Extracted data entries
%%
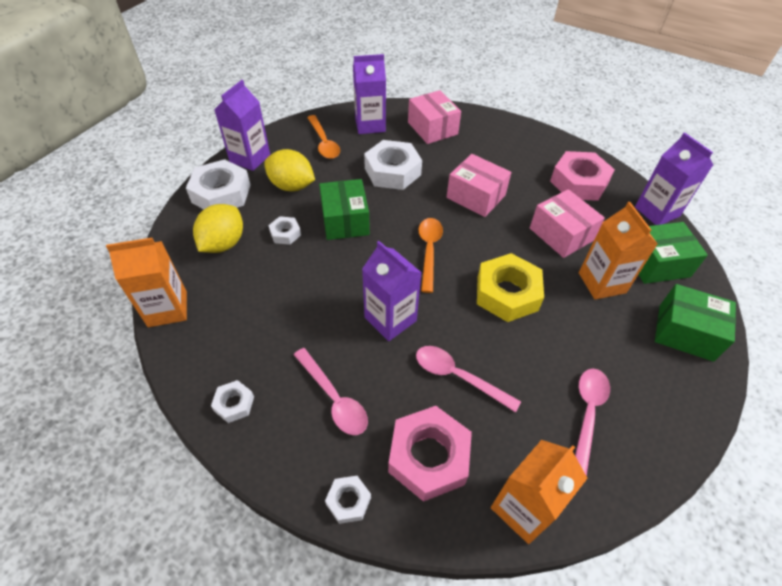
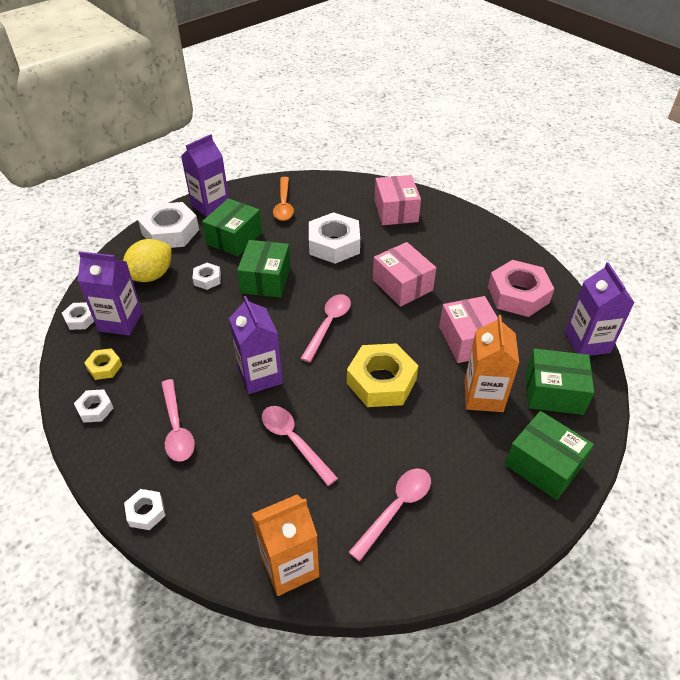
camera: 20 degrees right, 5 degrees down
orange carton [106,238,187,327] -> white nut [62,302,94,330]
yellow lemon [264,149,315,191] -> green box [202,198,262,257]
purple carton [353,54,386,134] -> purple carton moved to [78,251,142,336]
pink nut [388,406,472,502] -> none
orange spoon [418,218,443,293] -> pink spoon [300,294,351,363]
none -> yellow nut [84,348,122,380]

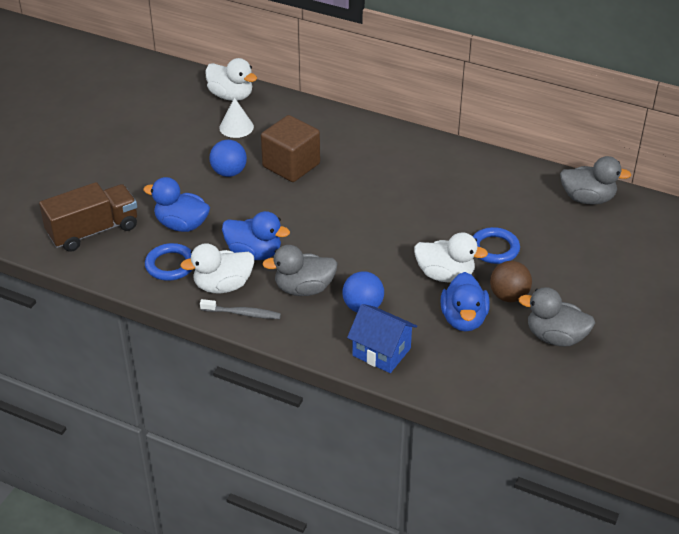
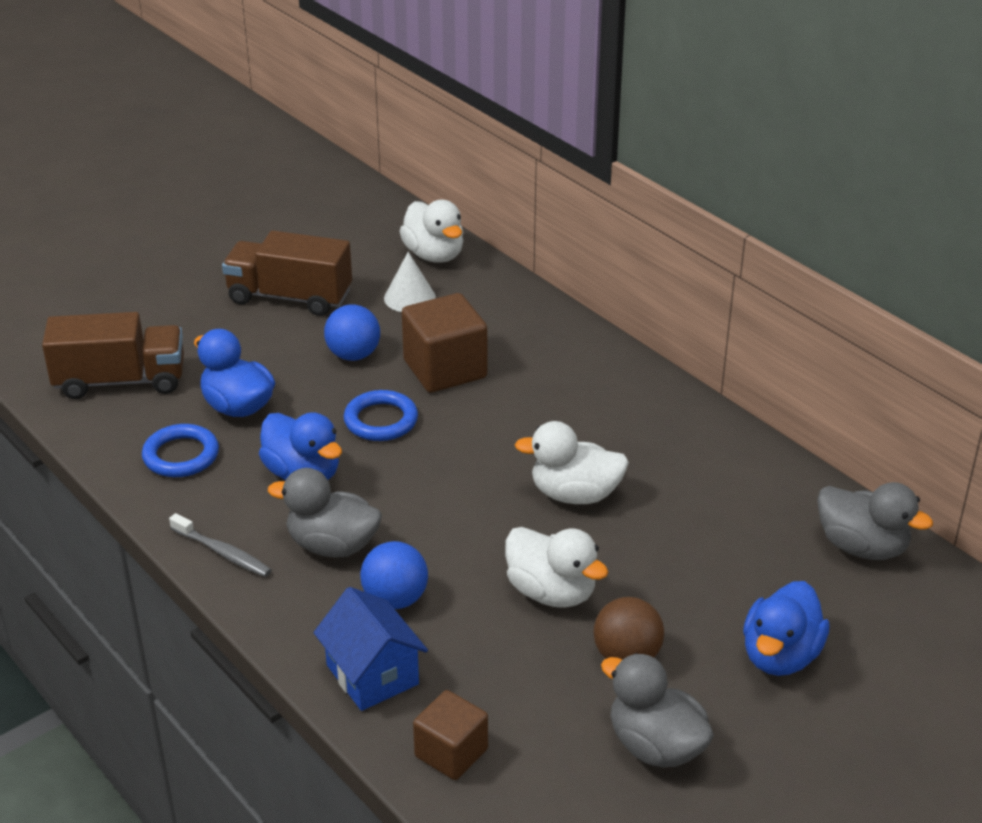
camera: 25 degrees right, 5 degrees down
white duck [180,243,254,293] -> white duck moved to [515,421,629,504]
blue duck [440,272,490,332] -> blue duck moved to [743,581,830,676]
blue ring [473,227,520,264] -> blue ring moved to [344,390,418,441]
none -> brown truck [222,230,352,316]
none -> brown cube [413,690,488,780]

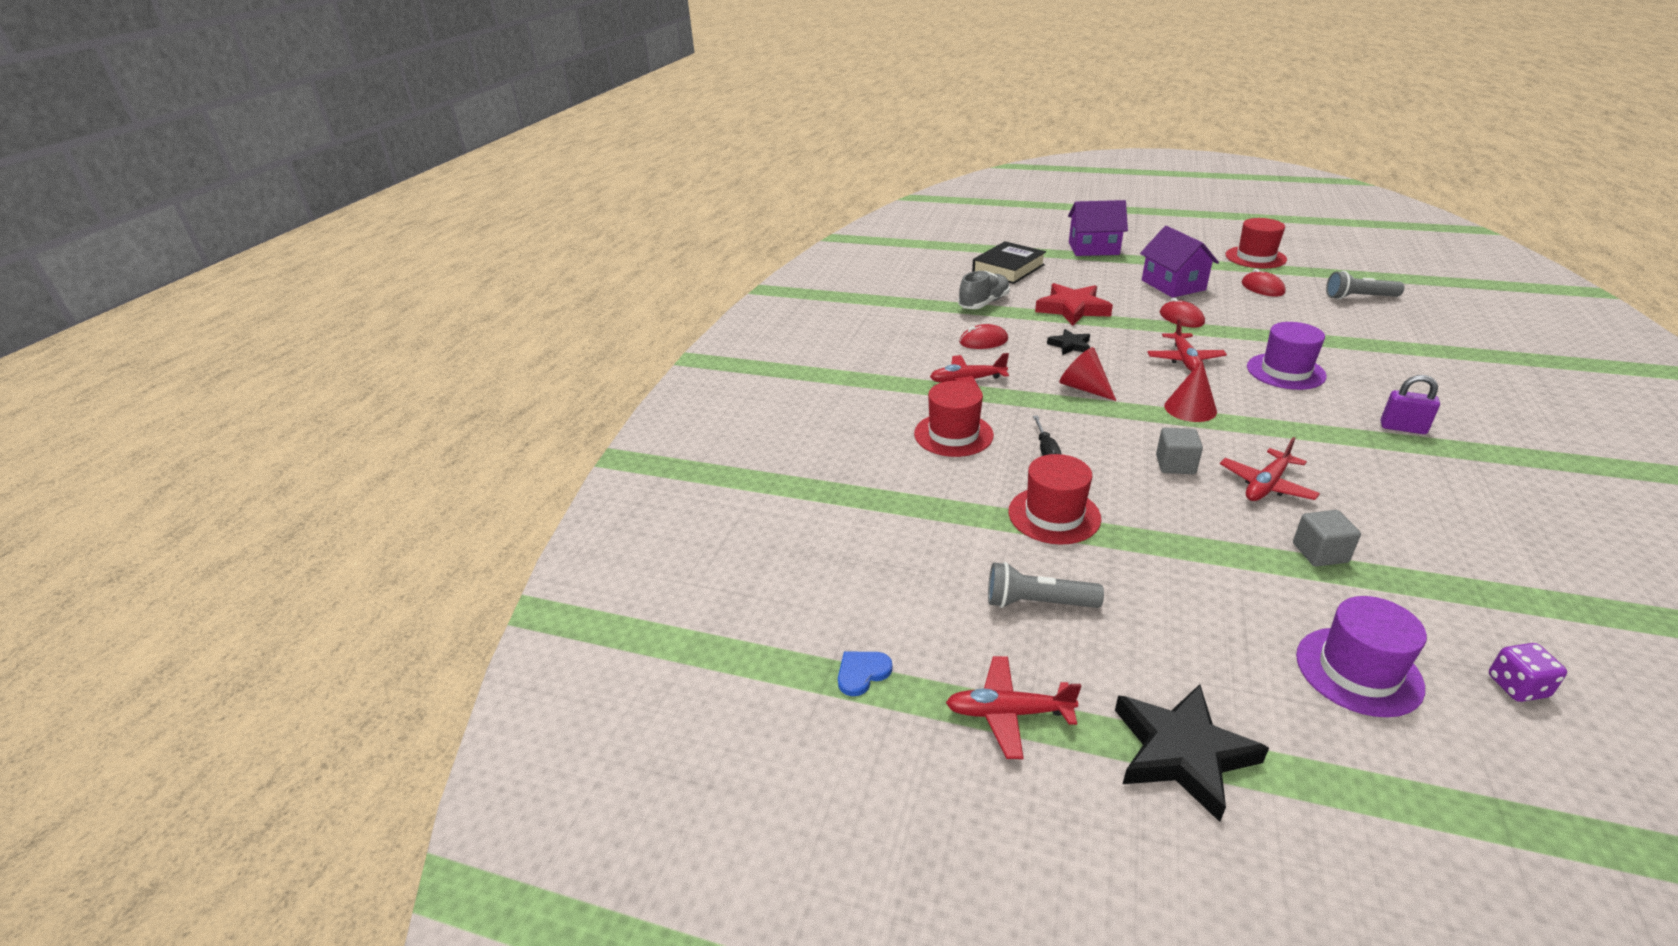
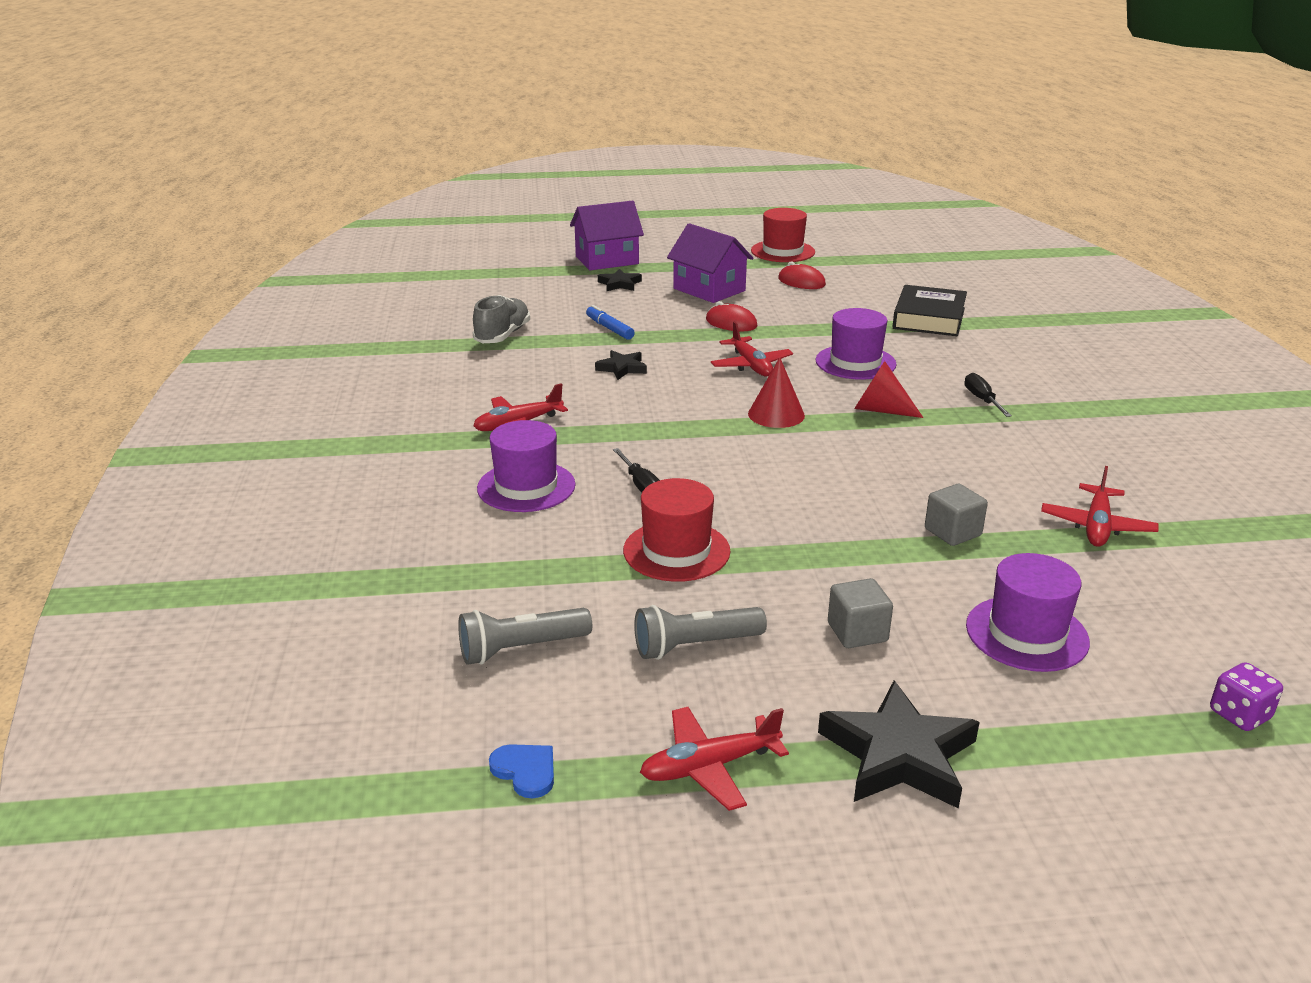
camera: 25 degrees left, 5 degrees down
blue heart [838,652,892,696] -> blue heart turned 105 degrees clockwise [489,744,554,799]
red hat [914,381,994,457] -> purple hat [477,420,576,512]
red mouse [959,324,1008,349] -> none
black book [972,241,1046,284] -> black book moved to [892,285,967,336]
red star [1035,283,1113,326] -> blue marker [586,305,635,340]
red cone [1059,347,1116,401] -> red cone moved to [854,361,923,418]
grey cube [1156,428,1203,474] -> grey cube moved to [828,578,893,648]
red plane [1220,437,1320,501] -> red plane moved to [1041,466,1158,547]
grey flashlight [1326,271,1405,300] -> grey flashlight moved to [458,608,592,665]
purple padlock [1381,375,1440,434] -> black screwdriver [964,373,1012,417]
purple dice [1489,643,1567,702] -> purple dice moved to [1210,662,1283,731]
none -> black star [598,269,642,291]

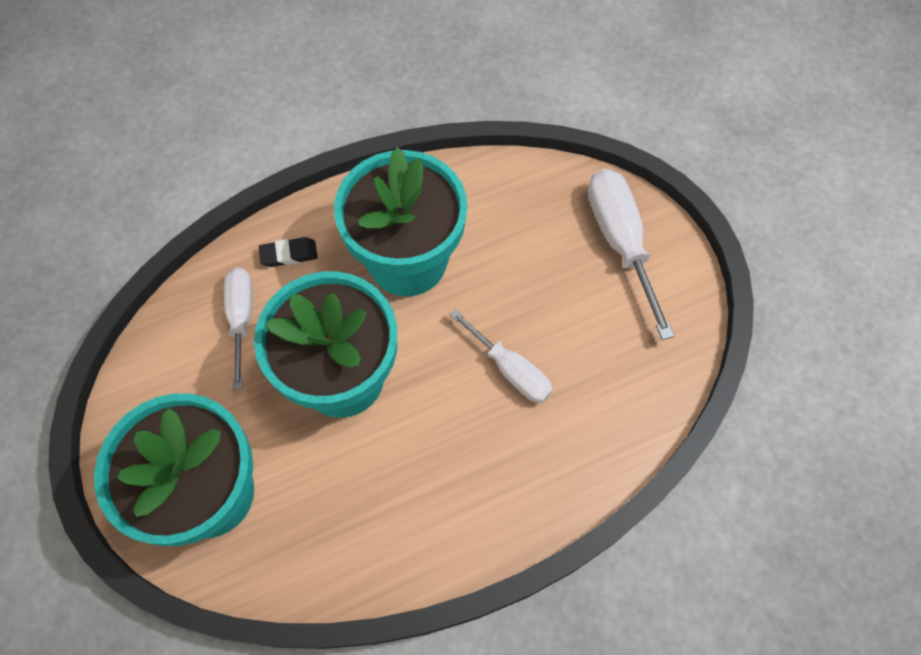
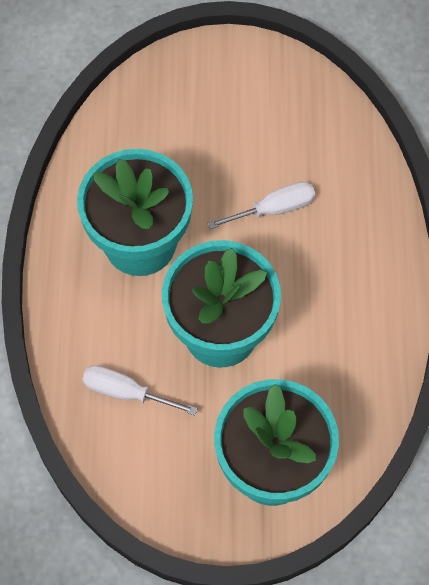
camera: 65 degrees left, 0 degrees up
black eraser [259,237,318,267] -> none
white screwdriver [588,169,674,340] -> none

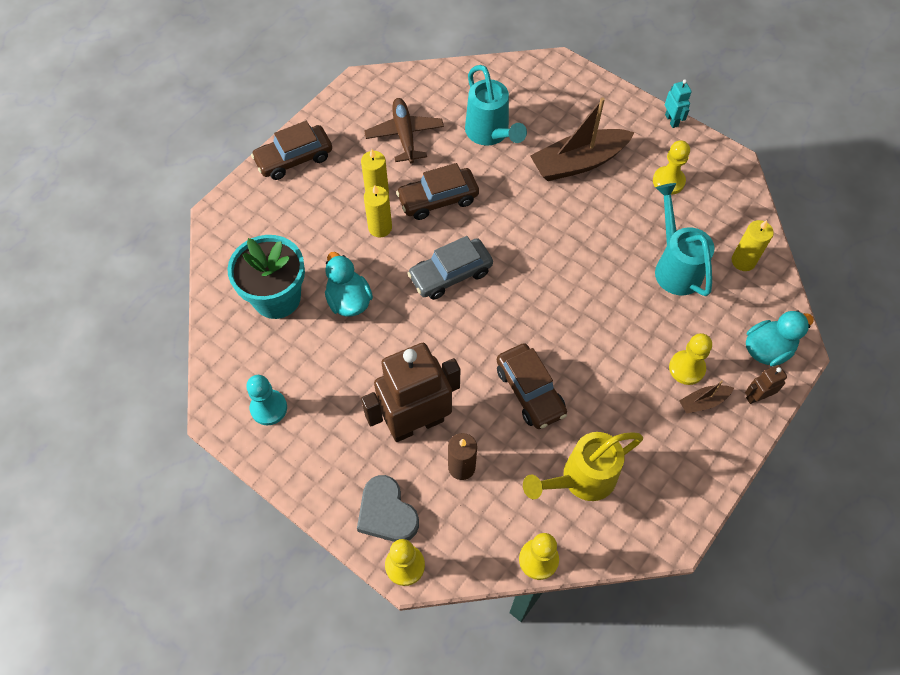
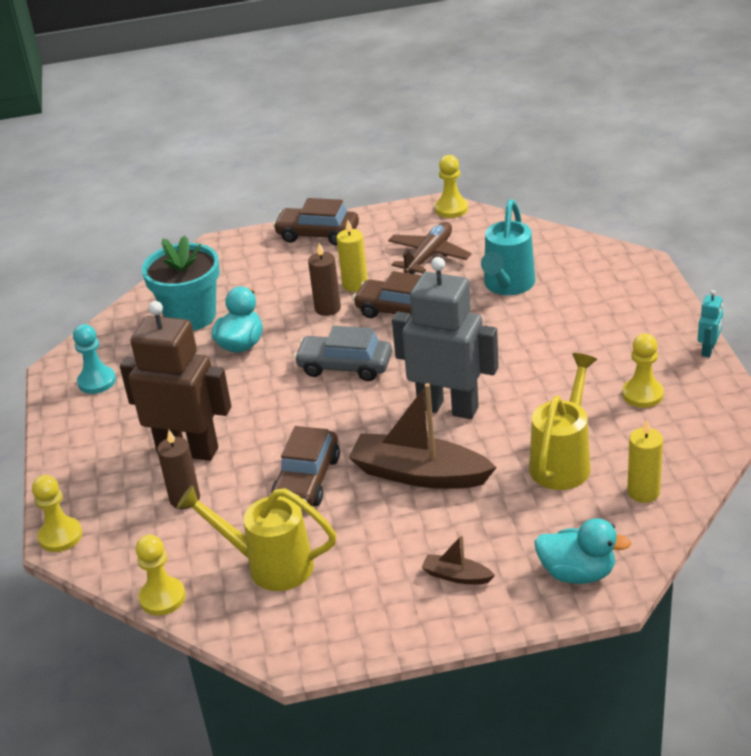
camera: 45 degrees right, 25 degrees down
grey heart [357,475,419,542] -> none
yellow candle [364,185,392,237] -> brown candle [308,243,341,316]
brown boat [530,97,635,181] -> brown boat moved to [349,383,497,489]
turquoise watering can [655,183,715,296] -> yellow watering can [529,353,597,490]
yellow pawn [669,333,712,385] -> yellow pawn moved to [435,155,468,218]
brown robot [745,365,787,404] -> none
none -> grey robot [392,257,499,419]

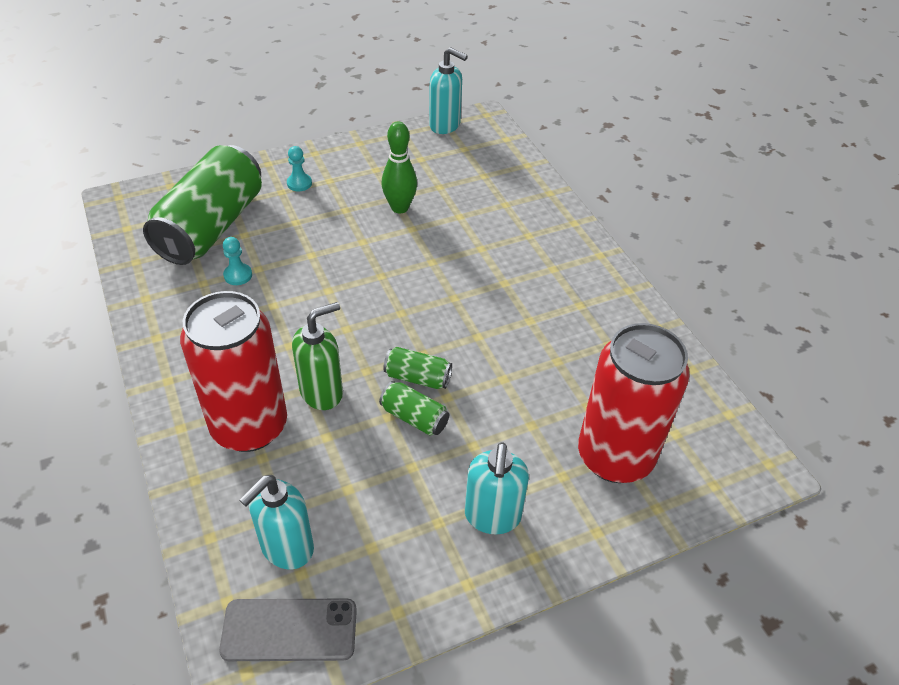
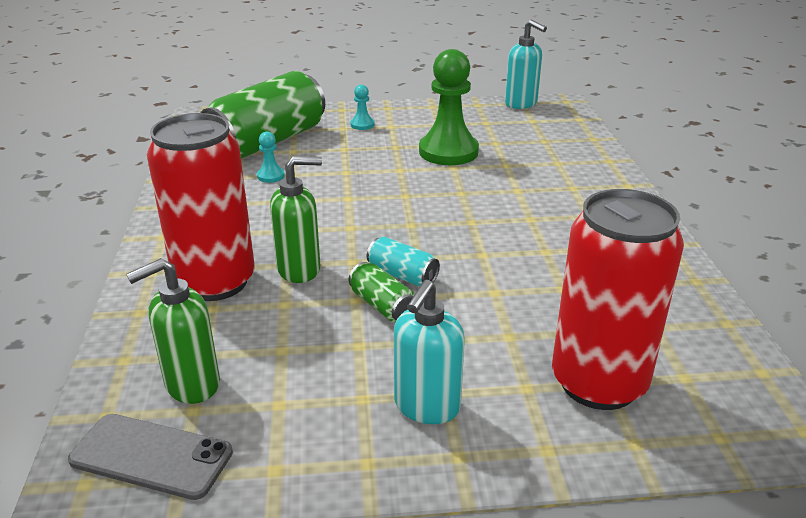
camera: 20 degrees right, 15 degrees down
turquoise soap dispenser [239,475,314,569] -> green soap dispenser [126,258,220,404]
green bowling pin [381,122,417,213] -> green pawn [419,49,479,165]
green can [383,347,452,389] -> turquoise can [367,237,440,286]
%%
(WORK INSTRUCTIONS):
Up to and including the line that holds "blue duck [440,272,490,332]", restate word for word each line of the records from their start, and only those lines, leaving out the pictures.

(RESULT FOR THIS TASK):
camera: 20 degrees right, 5 degrees down
orange carton [106,238,187,327] -> white nut [62,302,94,330]
yellow lemon [264,149,315,191] -> green box [202,198,262,257]
purple carton [353,54,386,134] -> purple carton moved to [78,251,142,336]
pink nut [388,406,472,502] -> none
orange spoon [418,218,443,293] -> pink spoon [300,294,351,363]
none -> yellow nut [84,348,122,380]

camera: 25 degrees right, 5 degrees down
white duck [180,243,254,293] -> white duck moved to [515,421,629,504]
blue duck [440,272,490,332] -> blue duck moved to [743,581,830,676]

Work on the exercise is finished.